§ Data supplied

════════════════════

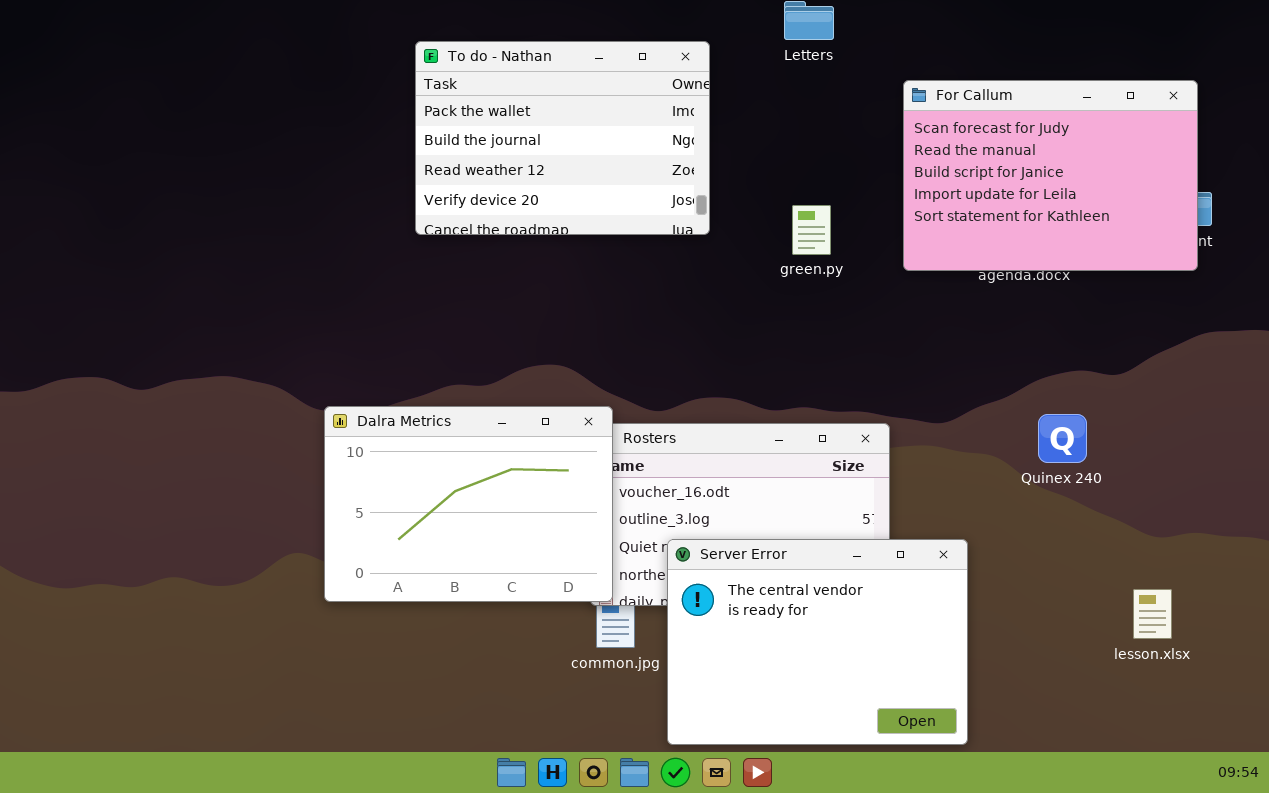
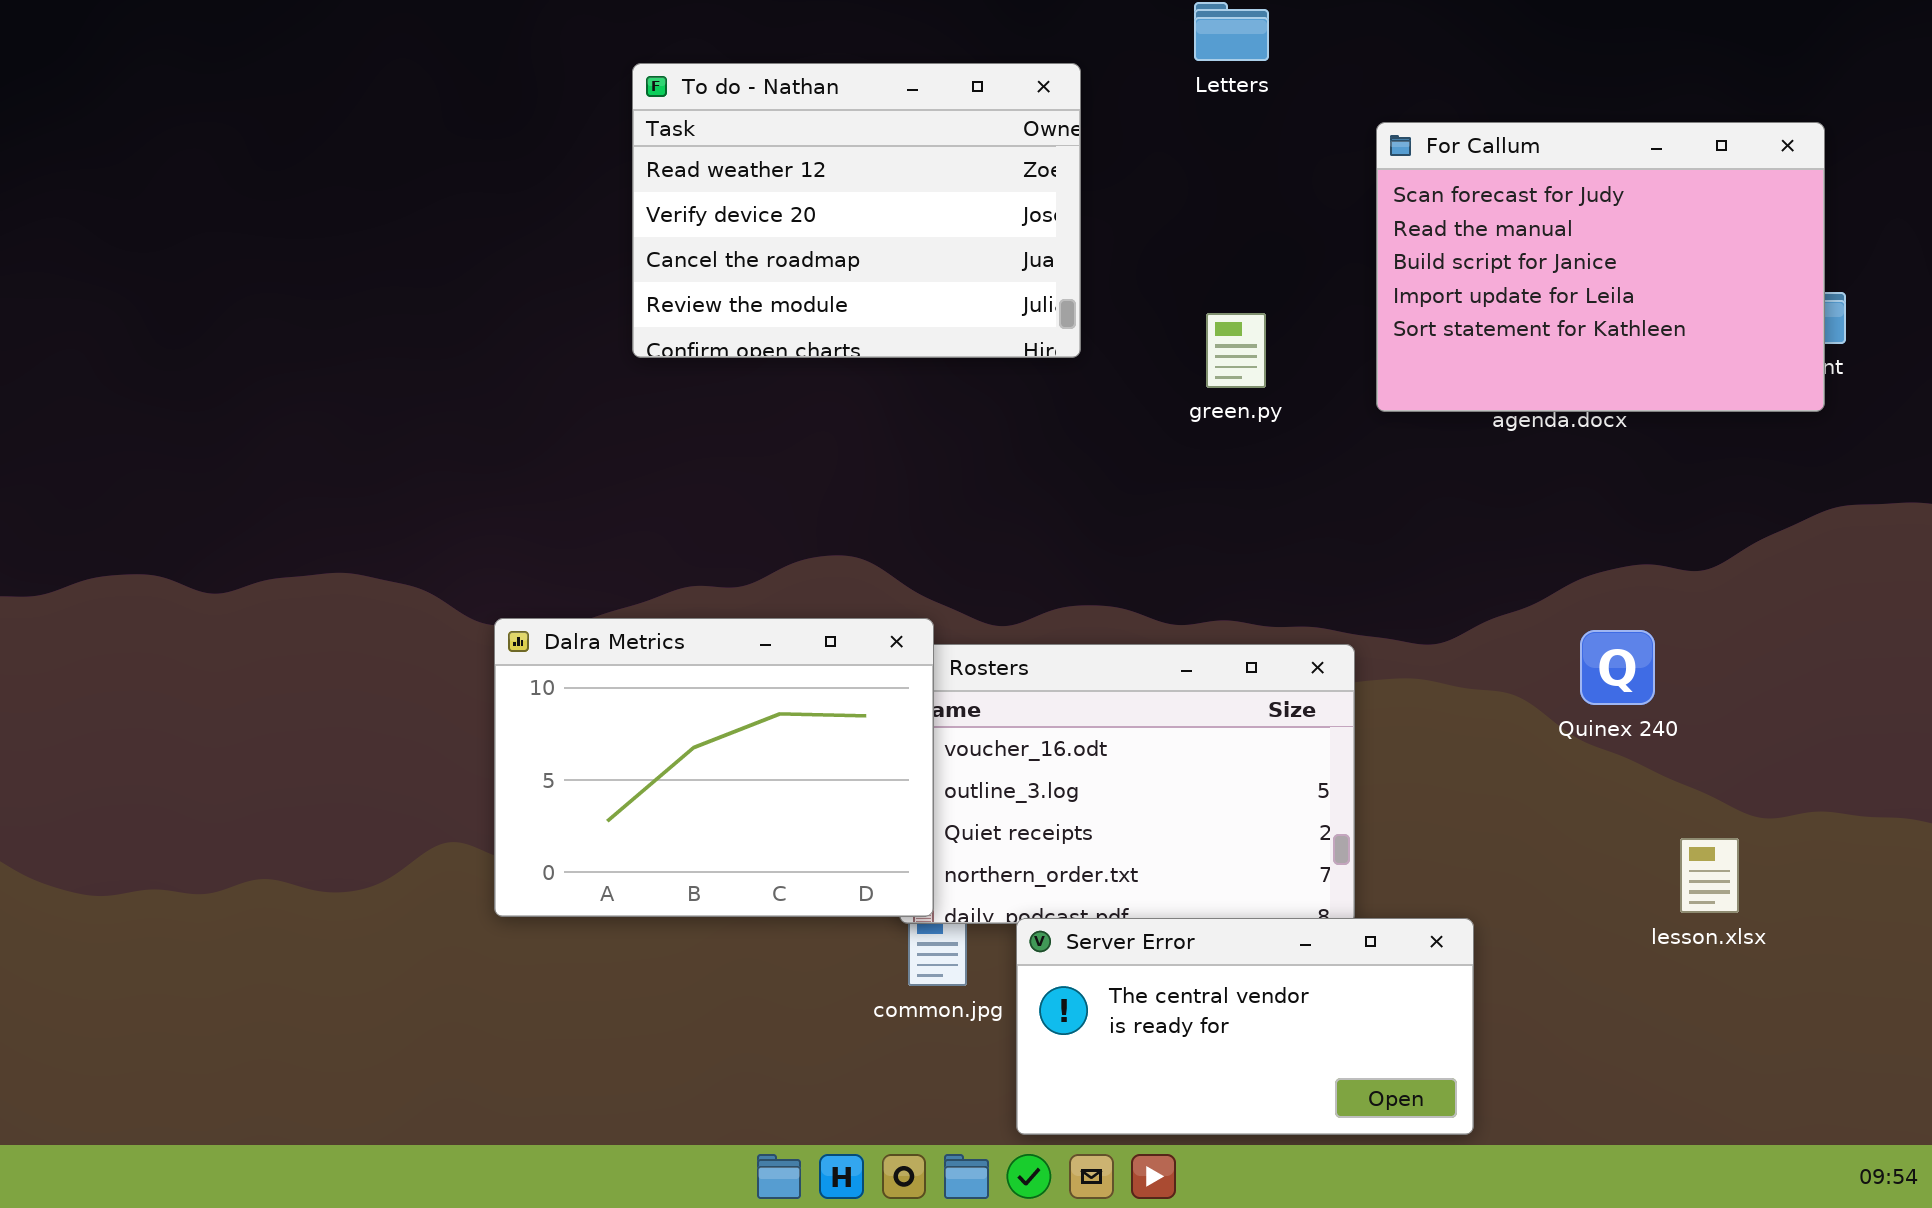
To do - Nathan: [415,41,710,235] -> [632,63,1081,358], scrolled down 2 rows
Server Error: [667,539,968,745] -> [1016,918,1474,1135], resized
lesson.xlsx: [1133,589,1172,639] -> [1680,838,1739,913], moved

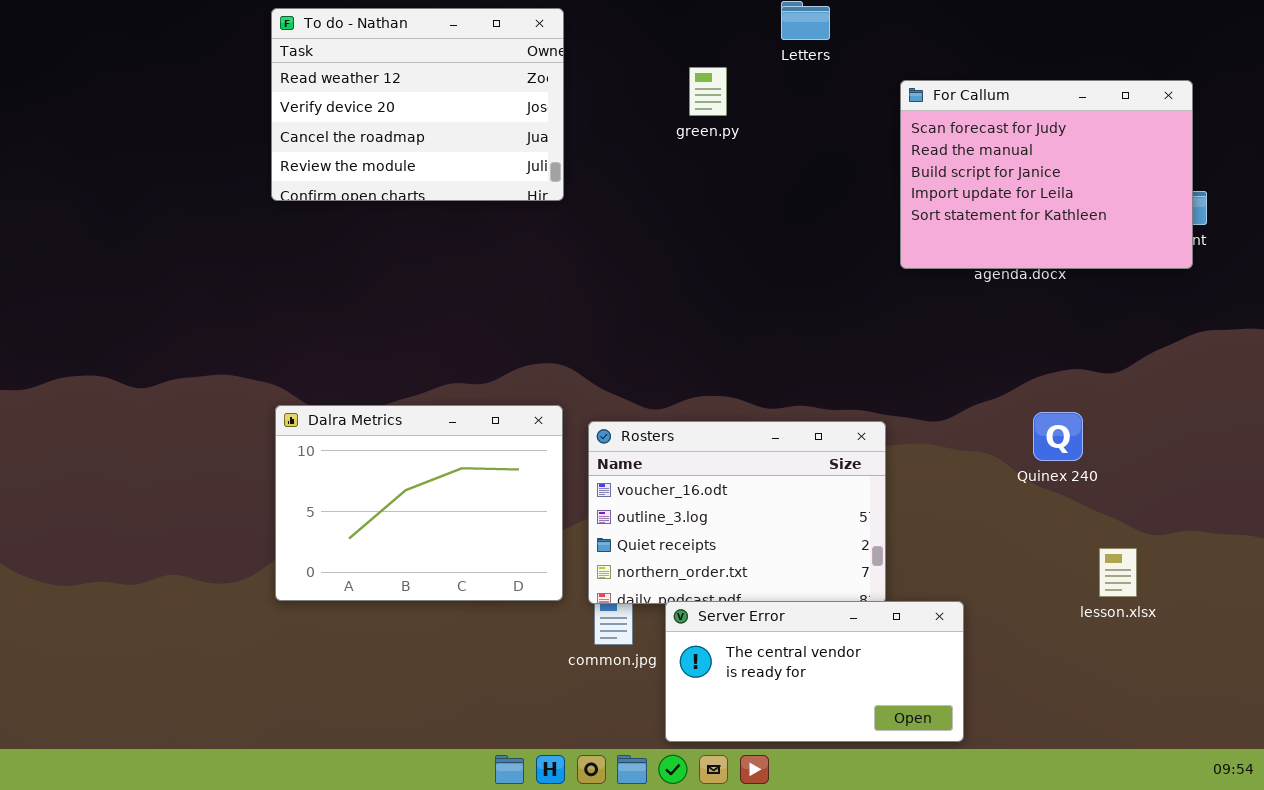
To do - Nathan: [632,63,1081,358] -> [271,8,564,201], moved
green.py: [1206,313,1266,388] -> [689,67,727,116], moved
Dalra Metrics: [494,618,934,917] -> [275,405,563,601], moved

════════════════════

§ About this exercise
Across the listing above, how many lines carry "moved"? Give only the number.

§ Answer to this problem
4